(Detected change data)
────────────────────────────────────────

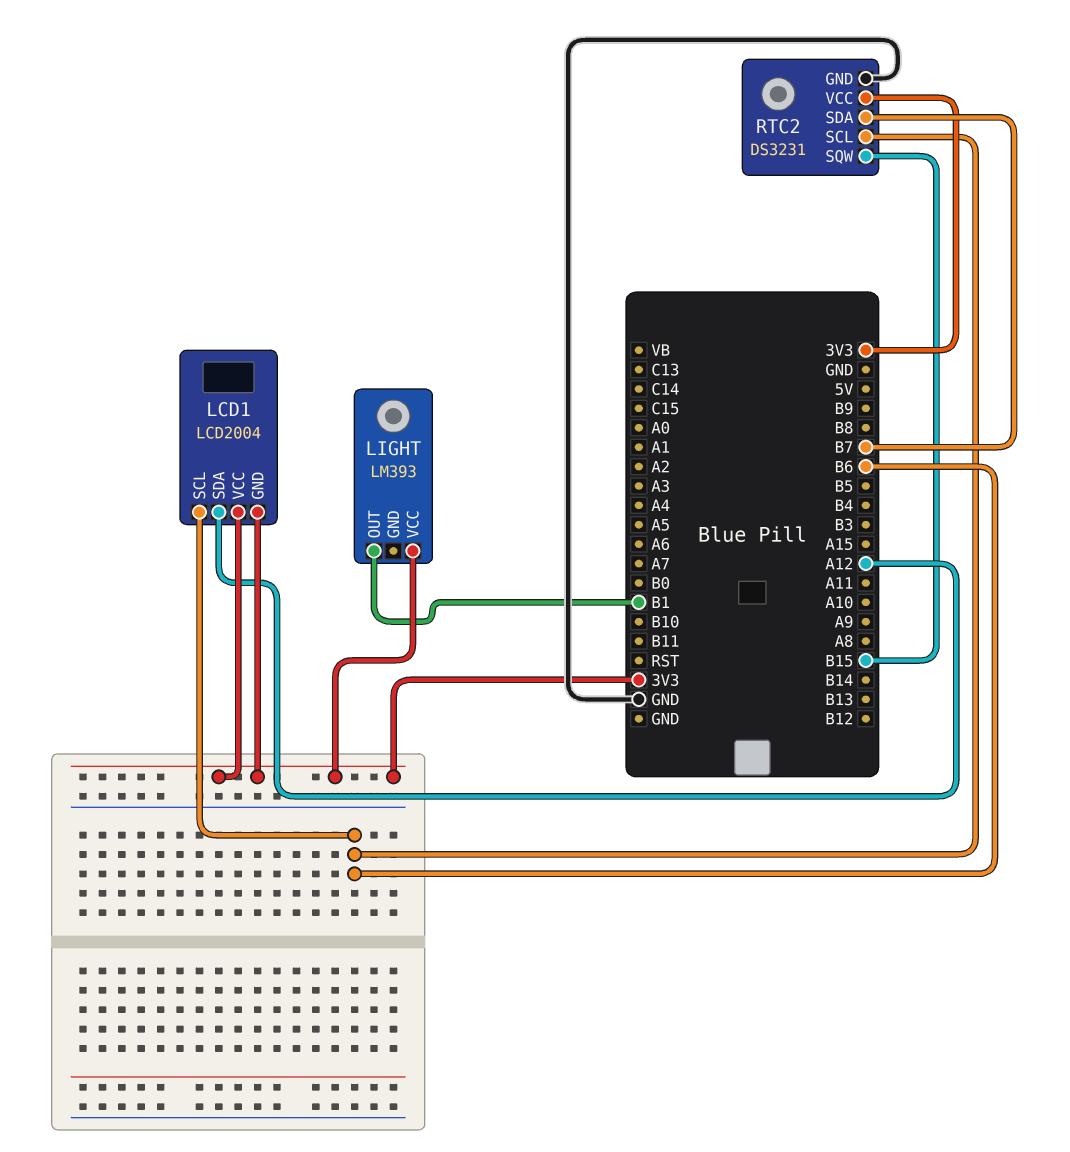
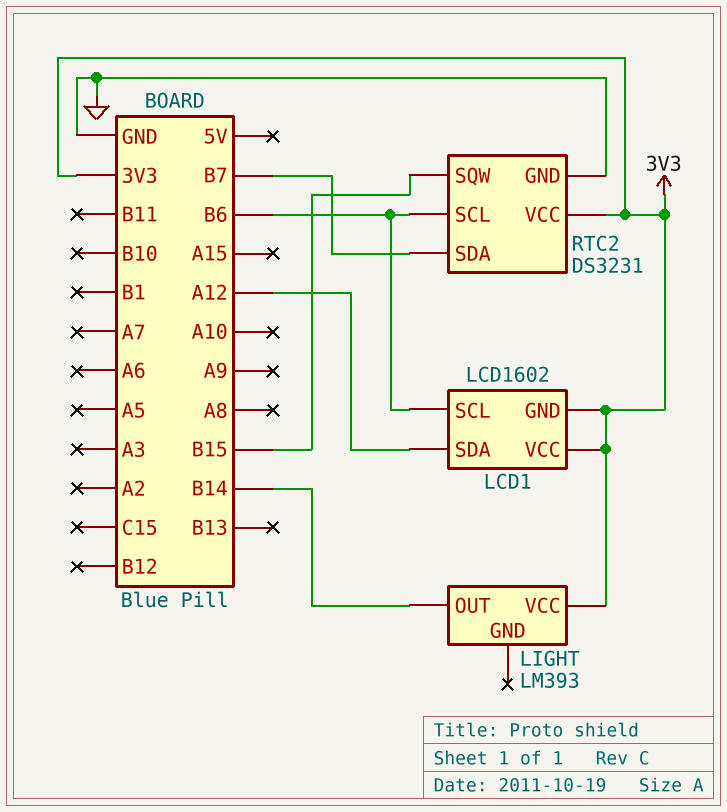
LCD1: LCD2004 -> LCD1602
LIGHT pin OUT: B1 -> B14

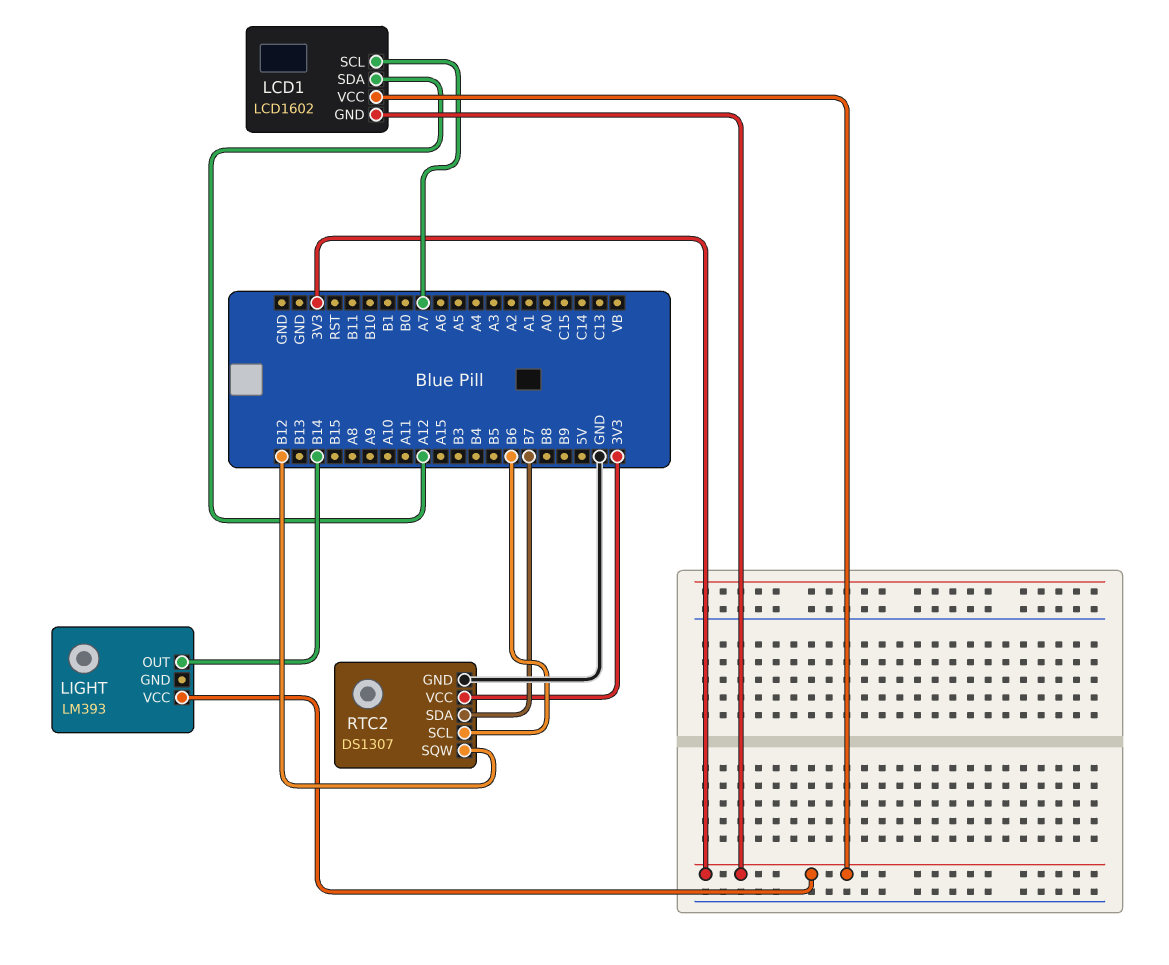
LCD1 pin SCL: B6 -> A7
RTC2: DS3231 -> DS1307
RTC2 pin SQW: B15 -> B12

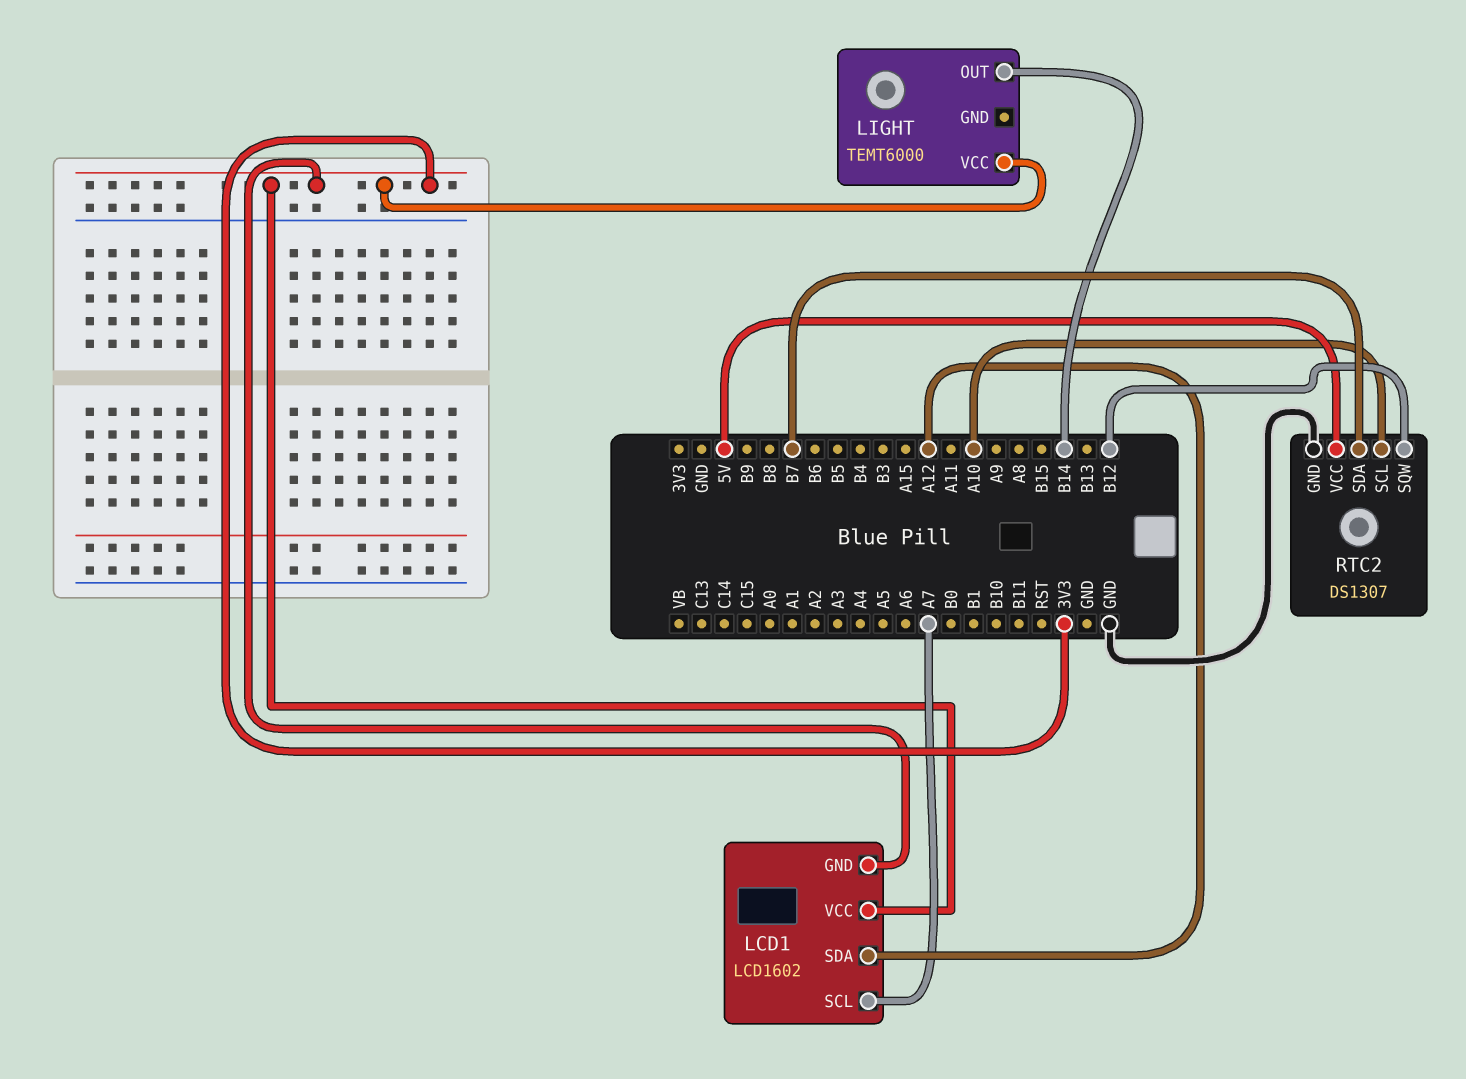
LIGHT: LM393 -> TEMT6000
RTC2 pin SCL: B6 -> A10
RTC2 pin VCC: 3V3 -> 5V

────────────────────────────────────────

#### ACTIVITY
Every line of the data should be copied as it stands, without the images.

#### OUTPUT
LCD1: LCD2004 -> LCD1602
LIGHT pin OUT: B1 -> B14

LCD1 pin SCL: B6 -> A7
RTC2: DS3231 -> DS1307
RTC2 pin SQW: B15 -> B12

LIGHT: LM393 -> TEMT6000
RTC2 pin SCL: B6 -> A10
RTC2 pin VCC: 3V3 -> 5V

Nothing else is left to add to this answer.